Problem to solve: Having located "(314, 192) = (575, 256): yellow" in the records below, repeat exactly the line it is on and all subsequent lines, ending with the last.

────

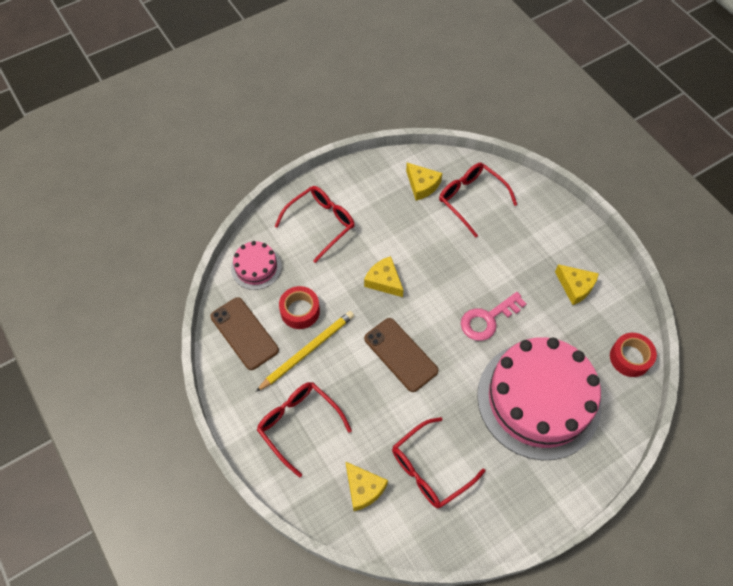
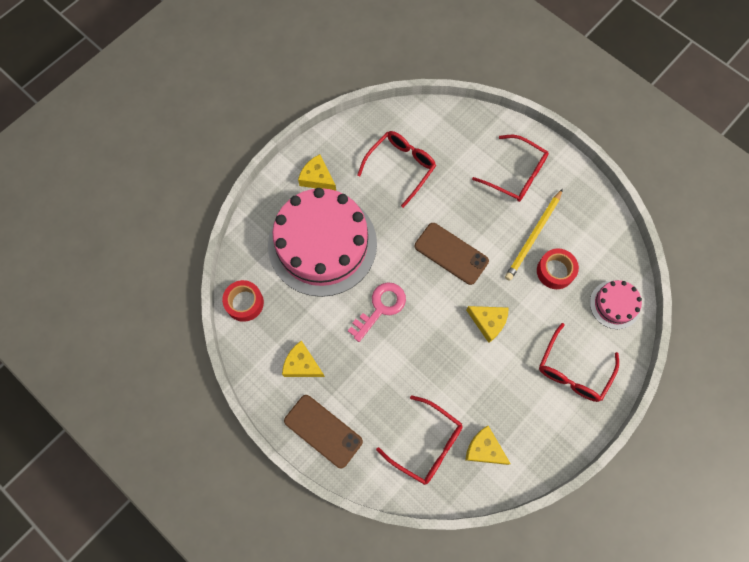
camera: 165 degrees right, 10 degrees up
(244, 333) = (595, 238): brown phone -> brown phone (323, 431)
(363, 488) = (448, 141): yellow cheese -> yellow cheese (317, 178)

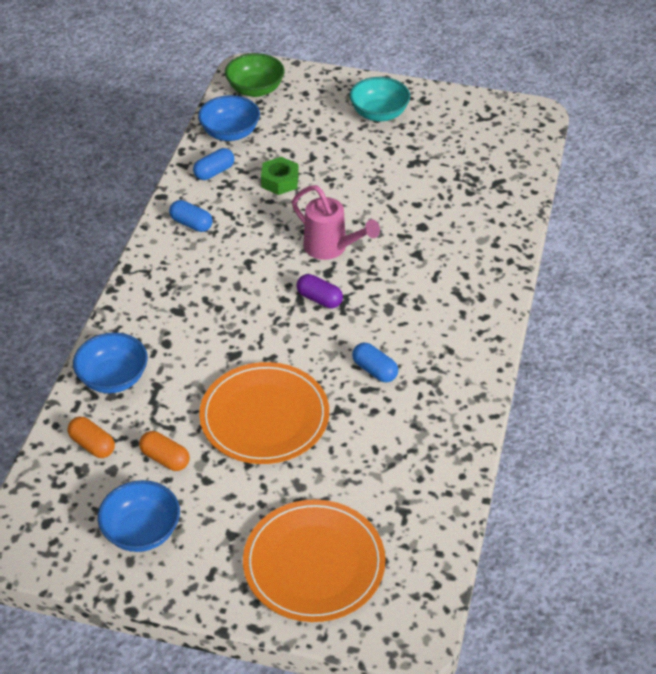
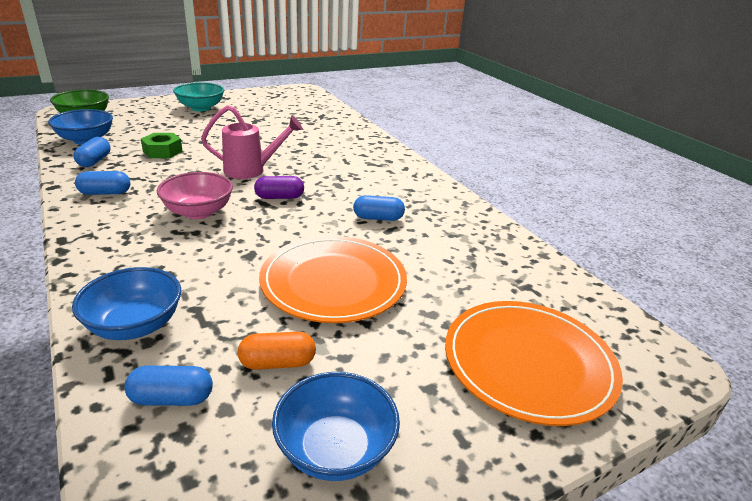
camera: 45 degrees left, 15 degrees down
(92, 445) = (171, 398): orange capsule -> blue capsule
(239, 284) = (198, 212): none -> pink bowl

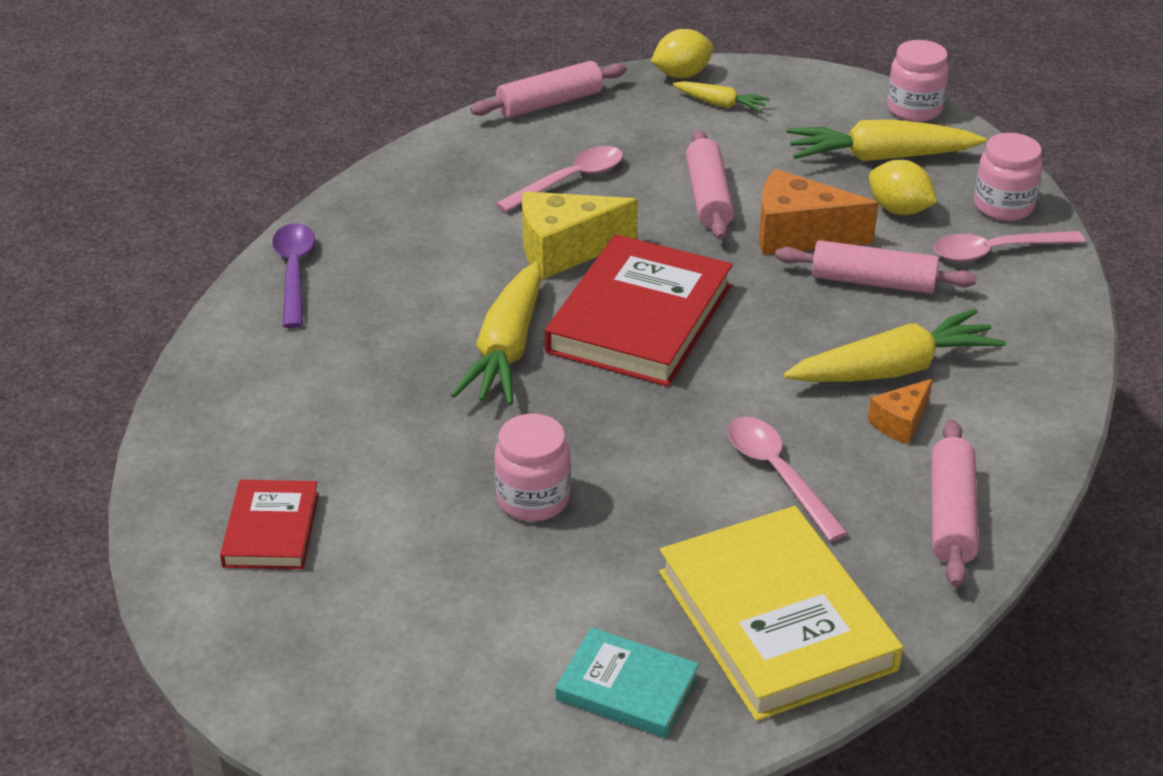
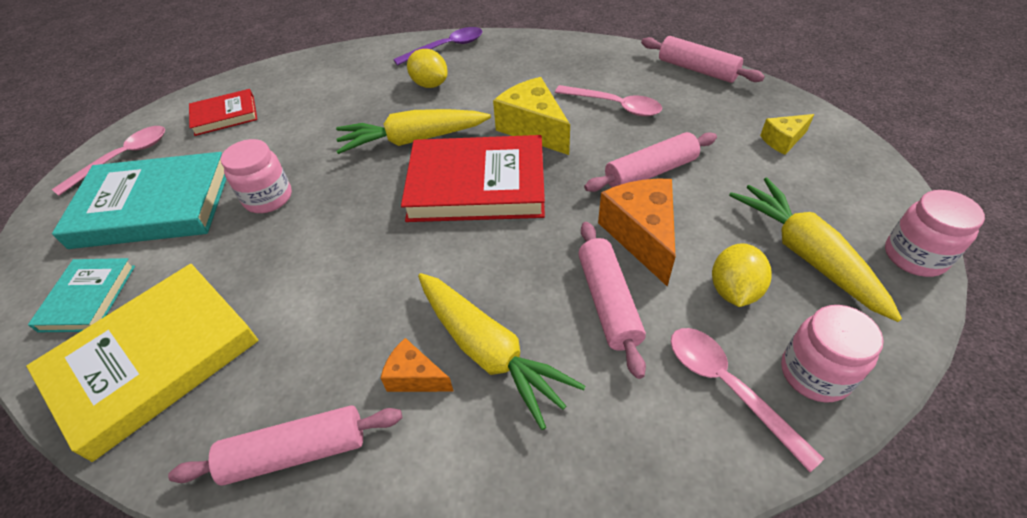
camera: 70 degrees right, 10 degrees up
(463, 620) = (153, 206): none -> turquoise book
(681, 75) = (800, 110): yellow lemon -> yellow lemon (430, 84)
(720, 104) = (783, 140): yellow carrot -> yellow cheese
(777, 474) = (323, 312): pink spoon -> pink spoon (123, 158)

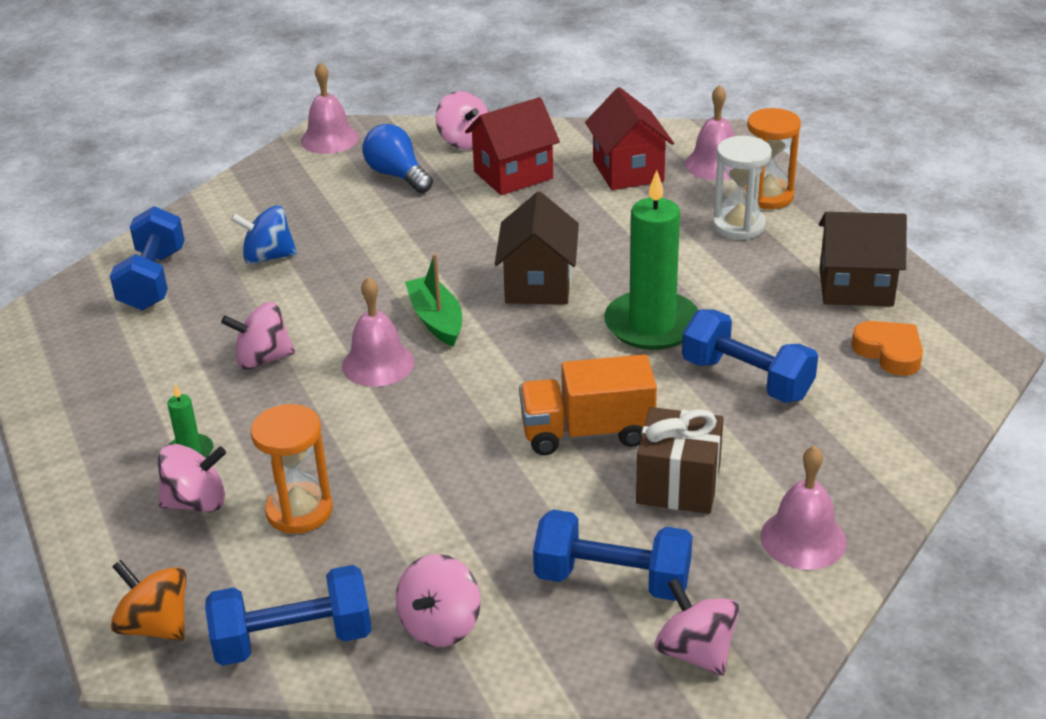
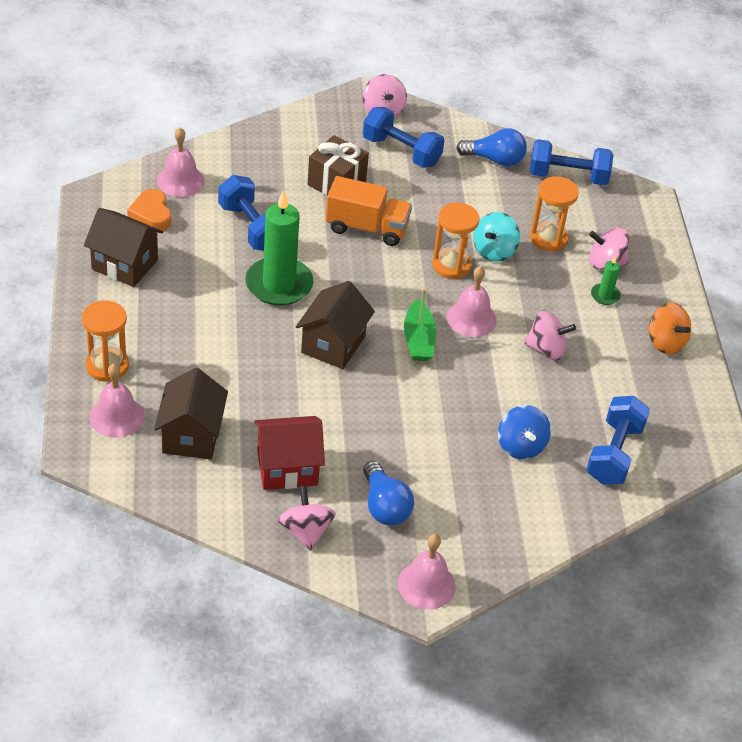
camera: 165 degrees left, 10 degrees up
(155, 625) = (635, 205): orange spinning top -> orange spinning top (665, 342)
(268, 257) = (521, 446): blue spinning top -> blue spinning top turned 60 degrees clockwise
(380, 462) = (494, 251): none -> turquoise spinning top
(435, 421) = (451, 265): none -> orange hourglass
(440, 625) = (495, 160): pink spinning top -> blue light bulb
(628, 171) = (191, 436): red house -> brown house
(738, 226) = (154, 345): white hourglass -> none
(803, 539) = (294, 138): pink bell -> pink bell (180, 181)

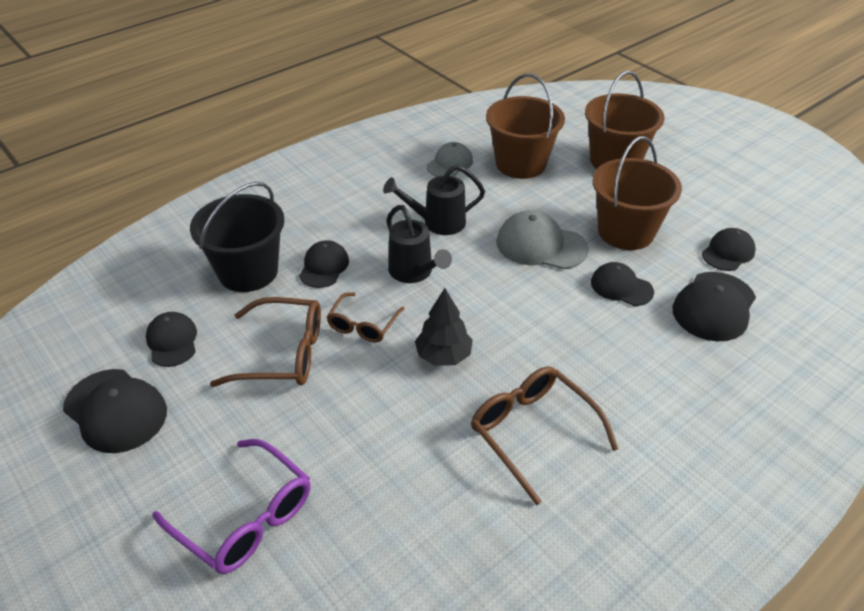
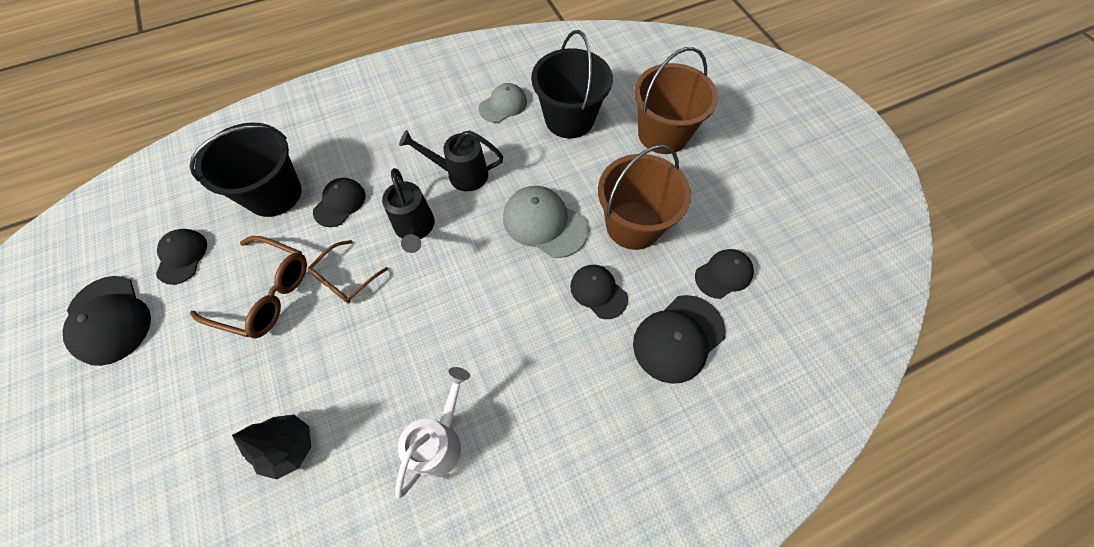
camera: 15 degrees right, 20 degrees up
(245, 518) = (162, 463): purple glasses -> none
(443, 356) = (399, 332): black tree -> black tree (289, 447)
(520, 164) = (569, 119): brown bucket -> black bucket
(533, 432) = (440, 441): brown glasses -> white watering can

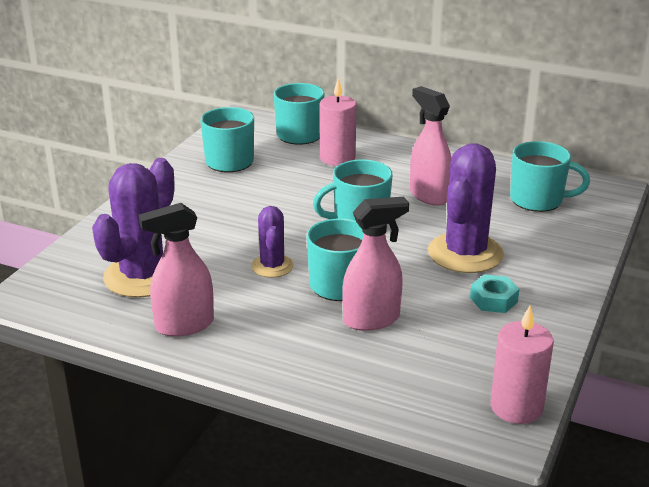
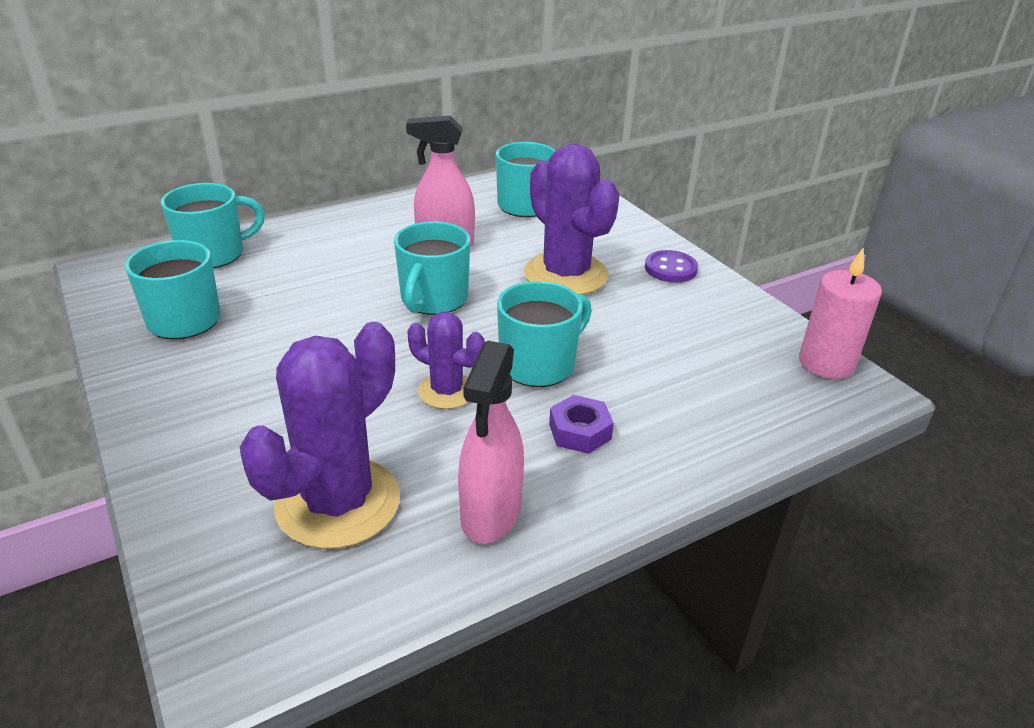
camera: 55 degrees left, 5 degrees up
(143, 276) = (338, 503): purple cactus -> purple cactus turned 60 degrees clockwise
(291, 327) = (580, 431): none -> purple nut
(337, 158) = (296, 256): pink candle -> none
(372, 319) = (619, 374): pink spray bottle -> none
(493, 300) = (655, 297): turquoise nut -> none
(547, 292) = (670, 269): none -> purple button

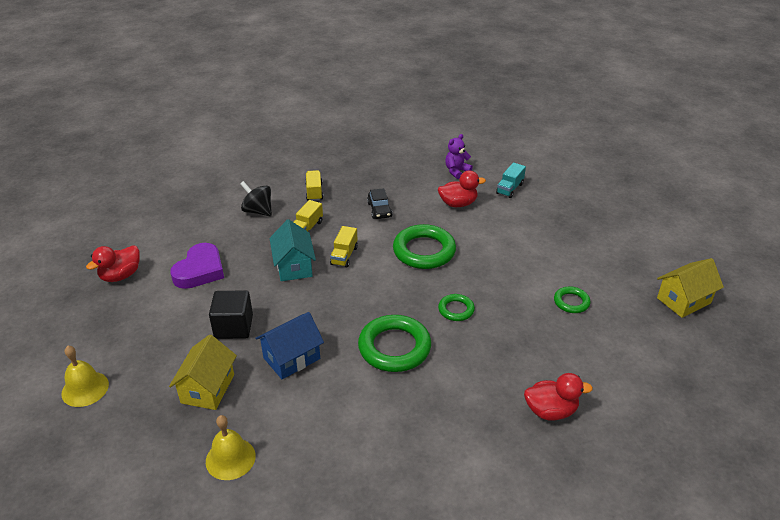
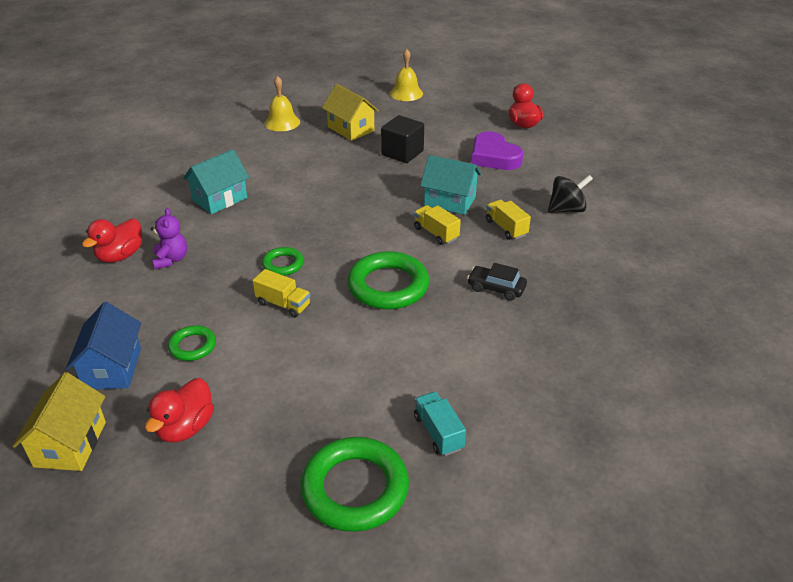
camera: 125 degrees right, 0 degrees up
(291, 358) = (337, 166): blue house -> blue house (112, 368)
(314, 192) = (575, 256): yellow truck -> yellow truck (283, 304)
(394, 347) = (285, 213): green ring -> green ring (355, 488)
(417, 405) = (220, 199): none -> turquoise house
(456, 171) = (530, 401): purple teddy bear -> purple teddy bear (171, 259)
(458, 204) = (450, 359): red duck -> red duck (185, 427)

────

Reply:
(314, 192) = (575, 256): yellow truck -> yellow truck (283, 304)
(394, 347) = (285, 213): green ring -> green ring (355, 488)
(417, 405) = (220, 199): none -> turquoise house
(456, 171) = (530, 401): purple teddy bear -> purple teddy bear (171, 259)
(458, 204) = (450, 359): red duck -> red duck (185, 427)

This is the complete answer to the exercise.